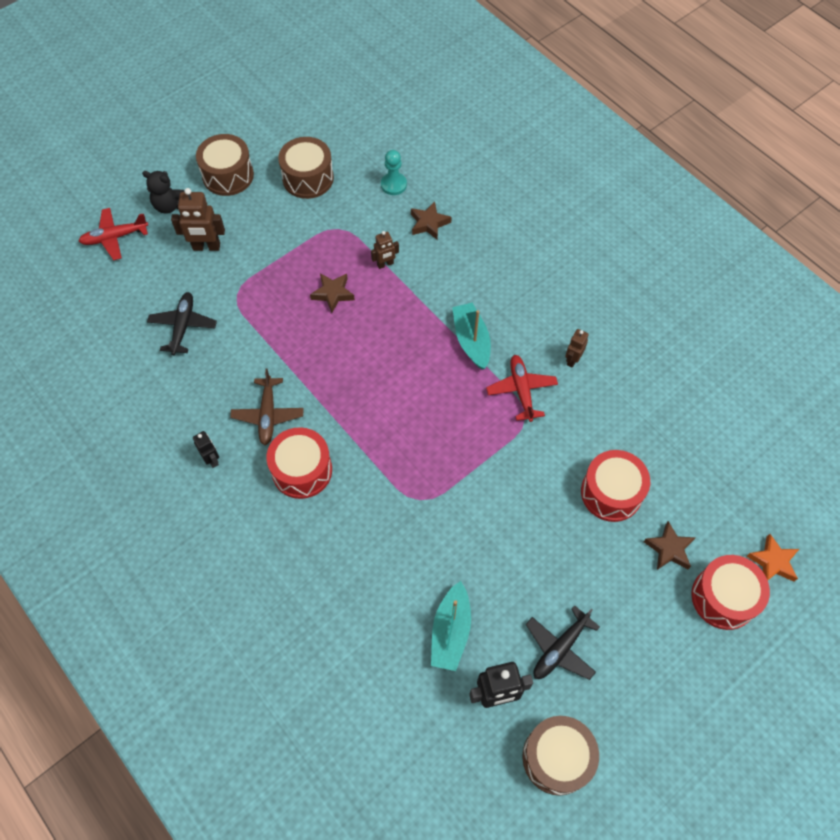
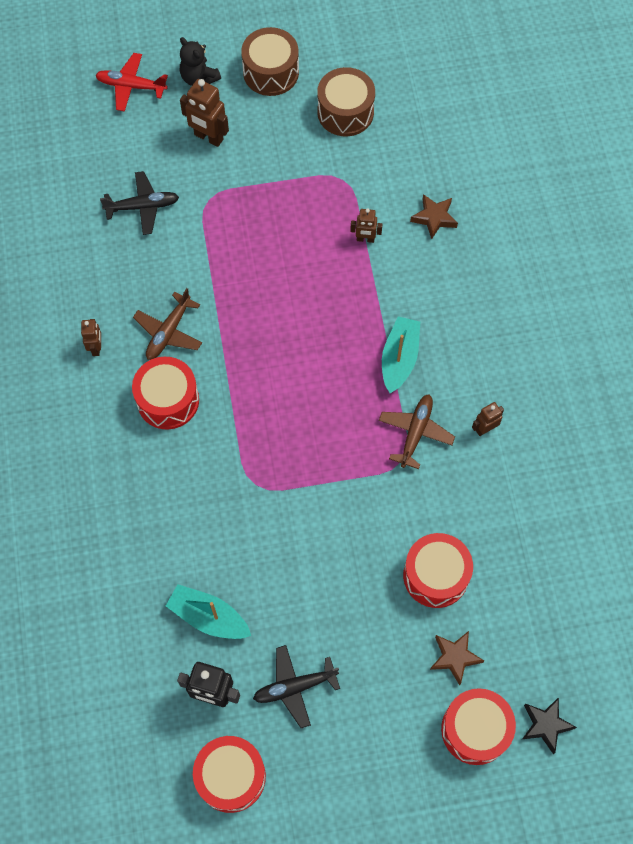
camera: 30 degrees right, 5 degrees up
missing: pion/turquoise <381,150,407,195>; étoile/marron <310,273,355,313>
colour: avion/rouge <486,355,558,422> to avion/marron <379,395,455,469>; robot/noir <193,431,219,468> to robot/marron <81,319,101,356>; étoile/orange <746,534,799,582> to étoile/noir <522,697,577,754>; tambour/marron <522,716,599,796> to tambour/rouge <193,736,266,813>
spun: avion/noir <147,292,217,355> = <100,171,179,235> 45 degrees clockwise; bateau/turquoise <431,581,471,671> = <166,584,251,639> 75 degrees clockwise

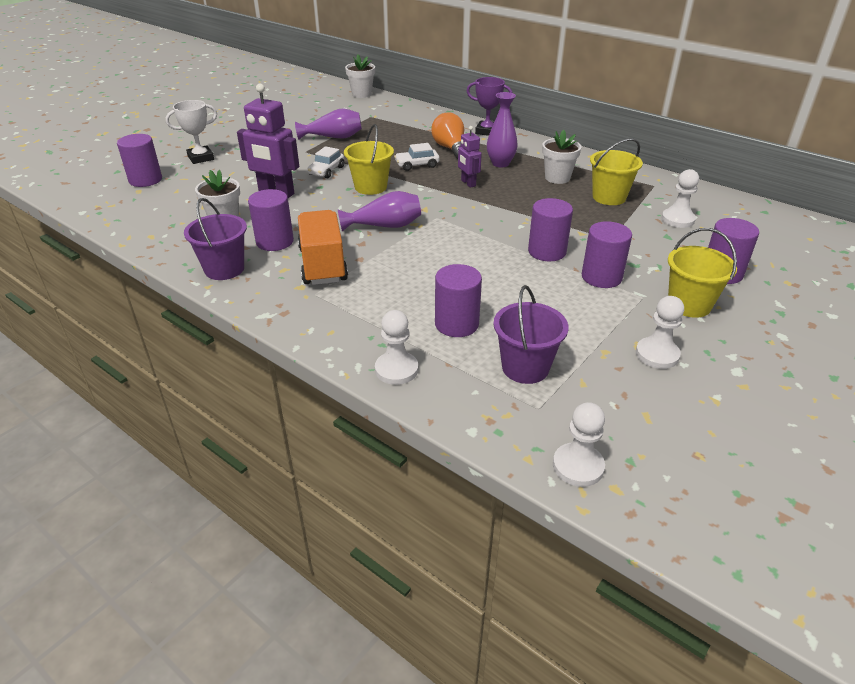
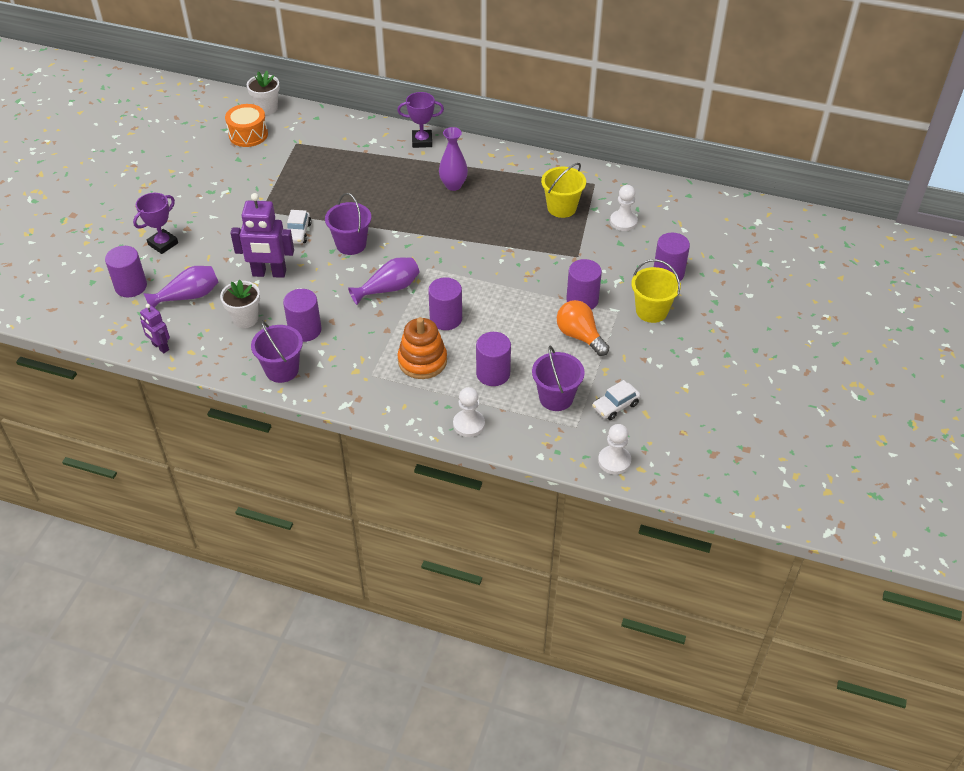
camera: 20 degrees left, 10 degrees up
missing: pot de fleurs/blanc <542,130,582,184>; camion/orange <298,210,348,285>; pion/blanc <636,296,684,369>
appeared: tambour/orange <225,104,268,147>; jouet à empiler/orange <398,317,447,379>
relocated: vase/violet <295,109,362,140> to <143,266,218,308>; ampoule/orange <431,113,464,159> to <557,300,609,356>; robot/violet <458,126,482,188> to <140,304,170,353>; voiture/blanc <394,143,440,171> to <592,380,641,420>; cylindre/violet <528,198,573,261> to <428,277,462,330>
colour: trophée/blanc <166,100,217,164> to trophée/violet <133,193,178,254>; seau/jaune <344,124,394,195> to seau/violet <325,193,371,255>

---

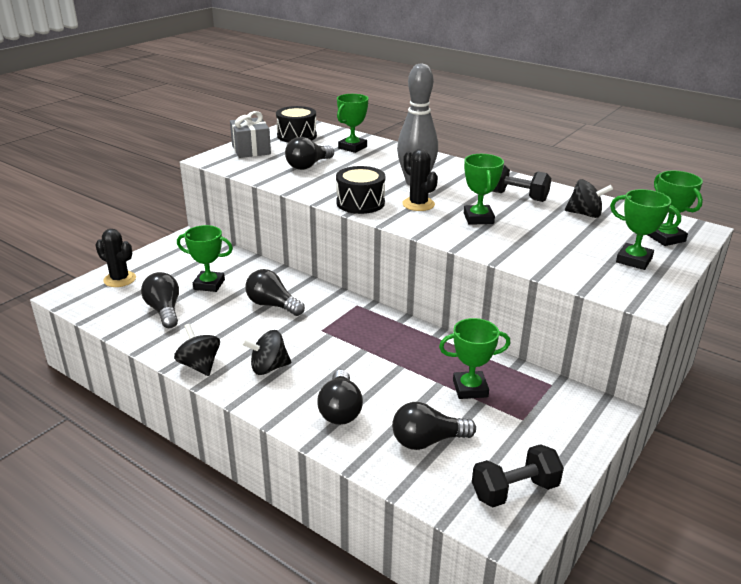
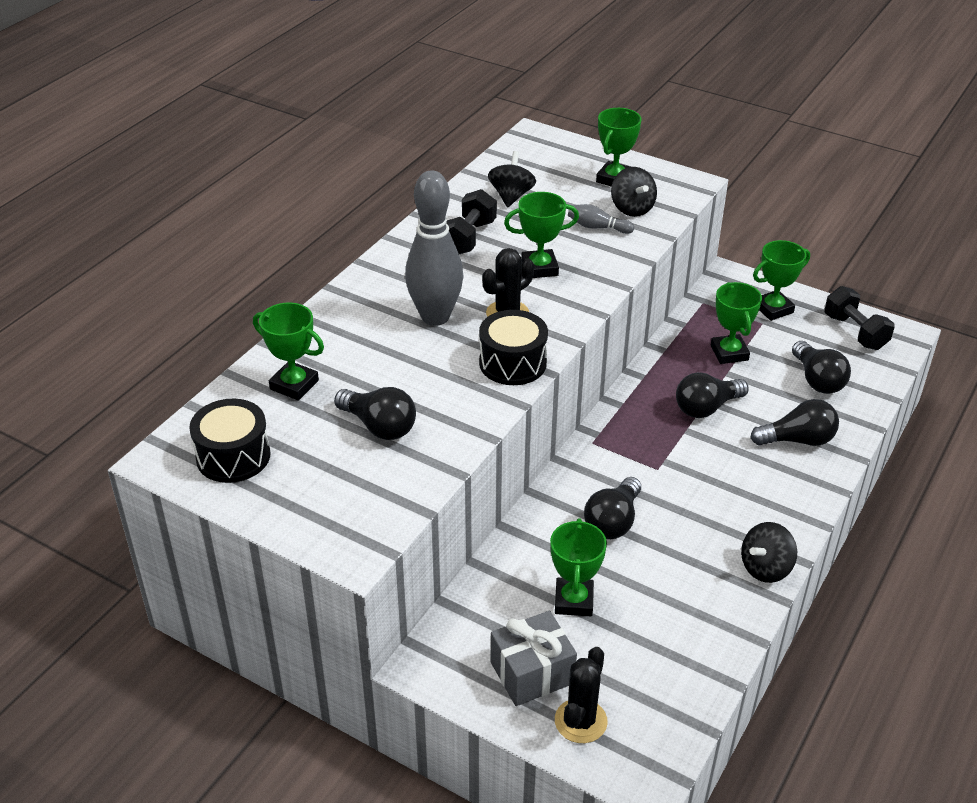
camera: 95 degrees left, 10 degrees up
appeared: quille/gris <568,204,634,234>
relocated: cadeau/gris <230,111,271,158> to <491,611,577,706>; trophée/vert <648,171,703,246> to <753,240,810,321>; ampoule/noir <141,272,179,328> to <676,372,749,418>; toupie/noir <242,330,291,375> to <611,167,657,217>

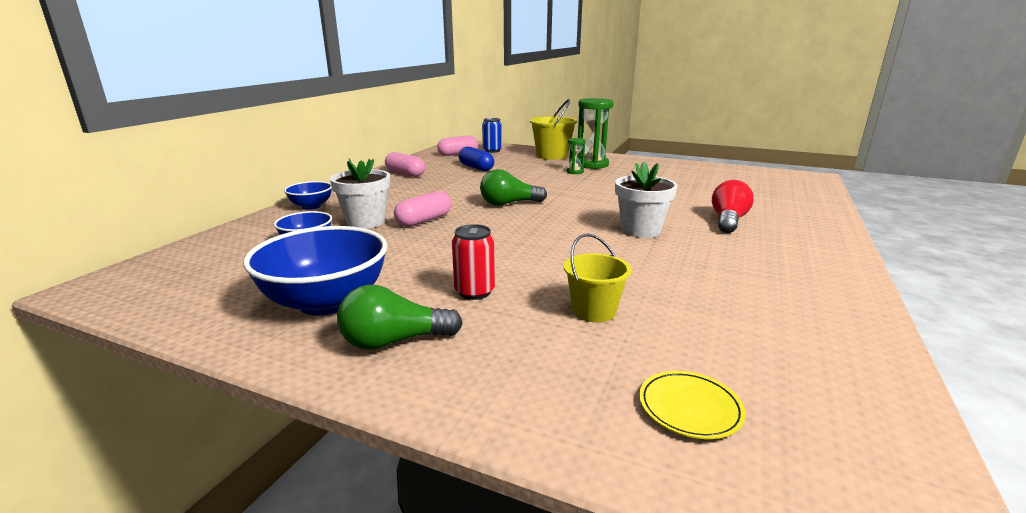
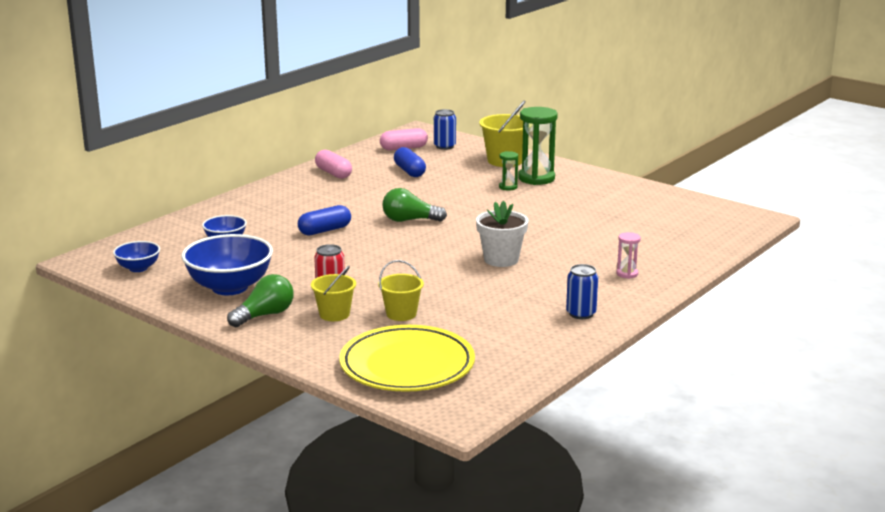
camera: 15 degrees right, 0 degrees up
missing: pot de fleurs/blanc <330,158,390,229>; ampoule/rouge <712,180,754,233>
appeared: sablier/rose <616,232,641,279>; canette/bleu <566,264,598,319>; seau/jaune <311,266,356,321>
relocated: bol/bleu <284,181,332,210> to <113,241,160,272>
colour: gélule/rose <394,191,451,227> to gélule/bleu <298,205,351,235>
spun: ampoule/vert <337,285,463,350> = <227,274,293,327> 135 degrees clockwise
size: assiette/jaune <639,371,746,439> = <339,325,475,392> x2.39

• _ABOUT THIS TASK_
Using the data above, transcribe the lines that run from the line with "camera: 30 degrees right, 5 degrees up" to the line with "colour: avion/rouge <486,355,558,422>", both ends kept, and output nothing else.

• _RESPONSE TO THE TASK_
camera: 30 degrees right, 5 degrees up
missing: pion/turquoise <381,150,407,195>; étoile/marron <310,273,355,313>
colour: avion/rouge <486,355,558,422> to avion/marron <379,395,455,469>; robot/noir <193,431,219,468> to robot/marron <81,319,101,356>; étoile/orange <746,534,799,582> to étoile/noir <522,697,577,754>; tambour/marron <522,716,599,796> to tambour/rouge <193,736,266,813>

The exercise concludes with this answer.